Records to process ->
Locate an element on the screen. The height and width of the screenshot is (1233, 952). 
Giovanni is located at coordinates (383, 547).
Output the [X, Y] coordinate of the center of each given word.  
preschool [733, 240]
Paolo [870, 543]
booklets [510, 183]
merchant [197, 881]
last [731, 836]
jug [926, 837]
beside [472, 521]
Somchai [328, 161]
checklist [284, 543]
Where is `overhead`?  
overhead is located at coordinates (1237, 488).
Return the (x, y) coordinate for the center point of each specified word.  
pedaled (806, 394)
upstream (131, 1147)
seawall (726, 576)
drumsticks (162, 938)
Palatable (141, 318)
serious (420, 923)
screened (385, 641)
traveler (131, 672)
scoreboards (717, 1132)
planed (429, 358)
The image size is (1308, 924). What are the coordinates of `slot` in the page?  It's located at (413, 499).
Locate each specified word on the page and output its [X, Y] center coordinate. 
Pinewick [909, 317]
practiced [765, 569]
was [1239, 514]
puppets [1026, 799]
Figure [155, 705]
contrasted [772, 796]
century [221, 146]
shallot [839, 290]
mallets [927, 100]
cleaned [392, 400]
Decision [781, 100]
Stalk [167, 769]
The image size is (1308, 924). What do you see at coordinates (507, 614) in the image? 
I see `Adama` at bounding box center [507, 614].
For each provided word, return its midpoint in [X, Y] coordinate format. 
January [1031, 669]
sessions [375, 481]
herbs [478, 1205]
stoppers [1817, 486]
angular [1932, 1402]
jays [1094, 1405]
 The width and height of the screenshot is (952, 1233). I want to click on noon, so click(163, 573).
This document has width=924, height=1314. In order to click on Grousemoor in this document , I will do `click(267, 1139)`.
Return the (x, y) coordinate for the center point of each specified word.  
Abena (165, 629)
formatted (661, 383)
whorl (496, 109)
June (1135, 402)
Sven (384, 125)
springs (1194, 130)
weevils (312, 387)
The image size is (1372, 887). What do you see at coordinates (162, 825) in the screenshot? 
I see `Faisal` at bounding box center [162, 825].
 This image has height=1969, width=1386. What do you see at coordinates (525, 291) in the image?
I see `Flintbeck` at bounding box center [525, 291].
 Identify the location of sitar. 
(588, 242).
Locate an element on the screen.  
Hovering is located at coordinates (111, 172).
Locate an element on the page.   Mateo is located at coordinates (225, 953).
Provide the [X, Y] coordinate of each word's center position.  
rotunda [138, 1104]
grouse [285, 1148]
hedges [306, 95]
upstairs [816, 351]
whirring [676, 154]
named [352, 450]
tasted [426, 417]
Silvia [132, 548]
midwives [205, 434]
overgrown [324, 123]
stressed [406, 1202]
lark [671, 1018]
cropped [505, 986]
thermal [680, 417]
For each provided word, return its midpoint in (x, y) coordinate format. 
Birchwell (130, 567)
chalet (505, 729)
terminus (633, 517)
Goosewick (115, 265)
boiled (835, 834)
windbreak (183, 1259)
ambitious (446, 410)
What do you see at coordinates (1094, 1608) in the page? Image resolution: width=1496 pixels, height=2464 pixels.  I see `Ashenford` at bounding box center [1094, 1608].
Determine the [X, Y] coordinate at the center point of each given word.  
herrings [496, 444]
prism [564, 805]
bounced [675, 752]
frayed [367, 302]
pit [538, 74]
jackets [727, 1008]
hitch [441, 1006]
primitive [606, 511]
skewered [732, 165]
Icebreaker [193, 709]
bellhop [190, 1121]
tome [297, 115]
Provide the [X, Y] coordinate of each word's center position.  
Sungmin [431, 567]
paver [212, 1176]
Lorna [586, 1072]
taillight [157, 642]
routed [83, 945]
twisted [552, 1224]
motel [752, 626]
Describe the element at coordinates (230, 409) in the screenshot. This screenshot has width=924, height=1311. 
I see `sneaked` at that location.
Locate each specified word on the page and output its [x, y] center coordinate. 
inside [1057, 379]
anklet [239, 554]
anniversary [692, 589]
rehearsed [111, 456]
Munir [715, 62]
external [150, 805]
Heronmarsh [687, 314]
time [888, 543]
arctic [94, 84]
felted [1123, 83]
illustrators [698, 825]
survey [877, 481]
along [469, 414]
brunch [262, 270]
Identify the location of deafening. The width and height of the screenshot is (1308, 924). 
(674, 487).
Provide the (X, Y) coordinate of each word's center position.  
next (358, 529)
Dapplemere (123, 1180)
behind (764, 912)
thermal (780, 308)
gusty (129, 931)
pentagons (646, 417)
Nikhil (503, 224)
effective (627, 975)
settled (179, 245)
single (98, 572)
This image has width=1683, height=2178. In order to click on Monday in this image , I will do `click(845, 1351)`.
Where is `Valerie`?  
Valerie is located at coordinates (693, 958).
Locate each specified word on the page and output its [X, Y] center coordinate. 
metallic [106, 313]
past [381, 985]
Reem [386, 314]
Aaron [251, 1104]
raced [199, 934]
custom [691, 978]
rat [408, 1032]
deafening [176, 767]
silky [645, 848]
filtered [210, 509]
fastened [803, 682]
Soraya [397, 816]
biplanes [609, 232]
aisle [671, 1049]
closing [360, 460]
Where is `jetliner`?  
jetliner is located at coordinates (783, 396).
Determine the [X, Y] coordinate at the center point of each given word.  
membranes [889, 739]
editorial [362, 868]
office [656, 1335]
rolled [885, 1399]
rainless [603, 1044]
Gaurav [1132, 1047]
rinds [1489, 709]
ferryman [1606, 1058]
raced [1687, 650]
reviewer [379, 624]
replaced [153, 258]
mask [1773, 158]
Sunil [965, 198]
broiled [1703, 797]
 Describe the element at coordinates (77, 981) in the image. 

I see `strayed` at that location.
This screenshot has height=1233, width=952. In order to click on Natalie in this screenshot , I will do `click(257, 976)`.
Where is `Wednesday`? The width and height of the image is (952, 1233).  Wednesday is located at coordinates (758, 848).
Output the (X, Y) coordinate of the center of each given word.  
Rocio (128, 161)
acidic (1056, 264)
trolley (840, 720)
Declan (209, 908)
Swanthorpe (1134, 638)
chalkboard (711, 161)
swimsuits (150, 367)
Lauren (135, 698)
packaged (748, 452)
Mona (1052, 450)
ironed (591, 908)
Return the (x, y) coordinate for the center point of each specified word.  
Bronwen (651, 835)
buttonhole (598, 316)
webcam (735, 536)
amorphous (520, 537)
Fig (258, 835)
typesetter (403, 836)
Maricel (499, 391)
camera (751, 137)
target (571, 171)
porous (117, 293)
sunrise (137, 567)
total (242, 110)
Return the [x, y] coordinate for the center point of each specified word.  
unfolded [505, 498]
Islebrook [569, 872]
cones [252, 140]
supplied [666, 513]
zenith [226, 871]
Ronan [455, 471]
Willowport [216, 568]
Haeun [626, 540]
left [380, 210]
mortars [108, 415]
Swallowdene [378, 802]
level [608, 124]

Required work ->
Please reproduce every one of the records above word for word, with nothing changed or left out.

Output for this task ->
Locate an element on the screen. The height and width of the screenshot is (1233, 952). 
Giovanni is located at coordinates (383, 547).
Output the [X, Y] coordinate of the center of each given word.  
preschool [733, 240]
Paolo [870, 543]
booklets [510, 183]
merchant [197, 881]
last [731, 836]
jug [926, 837]
beside [472, 521]
Somchai [328, 161]
checklist [284, 543]
Where is `overhead`?  
overhead is located at coordinates (1237, 488).
Return the (x, y) coordinate for the center point of each specified word.  
pedaled (806, 394)
upstream (131, 1147)
seawall (726, 576)
drumsticks (162, 938)
Palatable (141, 318)
serious (420, 923)
screened (385, 641)
traveler (131, 672)
scoreboards (717, 1132)
planed (429, 358)
The image size is (1308, 924). What are the coordinates of `slot` in the page?  It's located at (413, 499).
Locate each specified word on the page and output its [X, Y] center coordinate. 
Pinewick [909, 317]
practiced [765, 569]
was [1239, 514]
puppets [1026, 799]
Figure [155, 705]
contrasted [772, 796]
century [221, 146]
shallot [839, 290]
mallets [927, 100]
cleaned [392, 400]
Decision [781, 100]
Stalk [167, 769]
The image size is (1308, 924). What do you see at coordinates (507, 614) in the image? 
I see `Adama` at bounding box center [507, 614].
For each provided word, return its midpoint in [X, Y] coordinate format. 
January [1031, 669]
sessions [375, 481]
herbs [478, 1205]
stoppers [1817, 486]
angular [1932, 1402]
jays [1094, 1405]
 The width and height of the screenshot is (952, 1233). I want to click on noon, so click(163, 573).
This document has width=924, height=1314. In order to click on Grousemoor in this document , I will do `click(267, 1139)`.
Return the (x, y) coordinate for the center point of each specified word.  
Abena (165, 629)
formatted (661, 383)
whorl (496, 109)
June (1135, 402)
Sven (384, 125)
springs (1194, 130)
weevils (312, 387)
The image size is (1372, 887). What do you see at coordinates (162, 825) in the screenshot? 
I see `Faisal` at bounding box center [162, 825].
 This image has height=1969, width=1386. What do you see at coordinates (525, 291) in the image?
I see `Flintbeck` at bounding box center [525, 291].
 Identify the location of sitar. 
(588, 242).
Locate an element on the screen.  
Hovering is located at coordinates (111, 172).
Locate an element on the page.   Mateo is located at coordinates (225, 953).
Provide the [X, Y] coordinate of each word's center position.  
rotunda [138, 1104]
grouse [285, 1148]
hedges [306, 95]
upstairs [816, 351]
whirring [676, 154]
named [352, 450]
tasted [426, 417]
Silvia [132, 548]
midwives [205, 434]
overgrown [324, 123]
stressed [406, 1202]
lark [671, 1018]
cropped [505, 986]
thermal [680, 417]
For each provided word, return its midpoint in (x, y) coordinate format. 
Birchwell (130, 567)
chalet (505, 729)
terminus (633, 517)
Goosewick (115, 265)
boiled (835, 834)
windbreak (183, 1259)
ambitious (446, 410)
What do you see at coordinates (1094, 1608) in the page? Image resolution: width=1496 pixels, height=2464 pixels.  I see `Ashenford` at bounding box center [1094, 1608].
Determine the [X, Y] coordinate at the center point of each given word.  
herrings [496, 444]
prism [564, 805]
bounced [675, 752]
frayed [367, 302]
pit [538, 74]
jackets [727, 1008]
hitch [441, 1006]
primitive [606, 511]
skewered [732, 165]
Icebreaker [193, 709]
bellhop [190, 1121]
tome [297, 115]
Provide the [X, Y] coordinate of each word's center position.  
Sungmin [431, 567]
paver [212, 1176]
Lorna [586, 1072]
taillight [157, 642]
routed [83, 945]
twisted [552, 1224]
motel [752, 626]
Describe the element at coordinates (230, 409) in the screenshot. This screenshot has width=924, height=1311. 
I see `sneaked` at that location.
Locate each specified word on the page and output its [x, y] center coordinate. 
inside [1057, 379]
anklet [239, 554]
anniversary [692, 589]
rehearsed [111, 456]
Munir [715, 62]
external [150, 805]
Heronmarsh [687, 314]
time [888, 543]
arctic [94, 84]
felted [1123, 83]
illustrators [698, 825]
survey [877, 481]
along [469, 414]
brunch [262, 270]
Identify the location of deafening. The width and height of the screenshot is (1308, 924). 
(674, 487).
Provide the (X, Y) coordinate of each word's center position.  
next (358, 529)
Dapplemere (123, 1180)
behind (764, 912)
thermal (780, 308)
gusty (129, 931)
pentagons (646, 417)
Nikhil (503, 224)
effective (627, 975)
settled (179, 245)
single (98, 572)
This image has width=1683, height=2178. In order to click on Monday in this image , I will do `click(845, 1351)`.
Where is `Valerie`?  
Valerie is located at coordinates (693, 958).
Locate each specified word on the page and output its [X, Y] center coordinate. 
metallic [106, 313]
past [381, 985]
Reem [386, 314]
Aaron [251, 1104]
raced [199, 934]
custom [691, 978]
rat [408, 1032]
deafening [176, 767]
silky [645, 848]
filtered [210, 509]
fastened [803, 682]
Soraya [397, 816]
biplanes [609, 232]
aisle [671, 1049]
closing [360, 460]
Where is `jetliner`?  
jetliner is located at coordinates (783, 396).
Determine the [X, Y] coordinate at the center point of each given word.  
membranes [889, 739]
editorial [362, 868]
office [656, 1335]
rolled [885, 1399]
rainless [603, 1044]
Gaurav [1132, 1047]
rinds [1489, 709]
ferryman [1606, 1058]
raced [1687, 650]
reviewer [379, 624]
replaced [153, 258]
mask [1773, 158]
Sunil [965, 198]
broiled [1703, 797]
 Describe the element at coordinates (77, 981) in the image. 

I see `strayed` at that location.
This screenshot has height=1233, width=952. In order to click on Natalie in this screenshot , I will do `click(257, 976)`.
Where is `Wednesday`? The width and height of the image is (952, 1233).  Wednesday is located at coordinates (758, 848).
Output the (X, Y) coordinate of the center of each given word.  
Rocio (128, 161)
acidic (1056, 264)
trolley (840, 720)
Declan (209, 908)
Swanthorpe (1134, 638)
chalkboard (711, 161)
swimsuits (150, 367)
Lauren (135, 698)
packaged (748, 452)
Mona (1052, 450)
ironed (591, 908)
Return the (x, y) coordinate for the center point of each specified word.  
Bronwen (651, 835)
buttonhole (598, 316)
webcam (735, 536)
amorphous (520, 537)
Fig (258, 835)
typesetter (403, 836)
Maricel (499, 391)
camera (751, 137)
target (571, 171)
porous (117, 293)
sunrise (137, 567)
total (242, 110)
Return the [x, y] coordinate for the center point of each specified word.  
unfolded [505, 498]
Islebrook [569, 872]
cones [252, 140]
supplied [666, 513]
zenith [226, 871]
Ronan [455, 471]
Willowport [216, 568]
Haeun [626, 540]
left [380, 210]
mortars [108, 415]
Swallowdene [378, 802]
level [608, 124]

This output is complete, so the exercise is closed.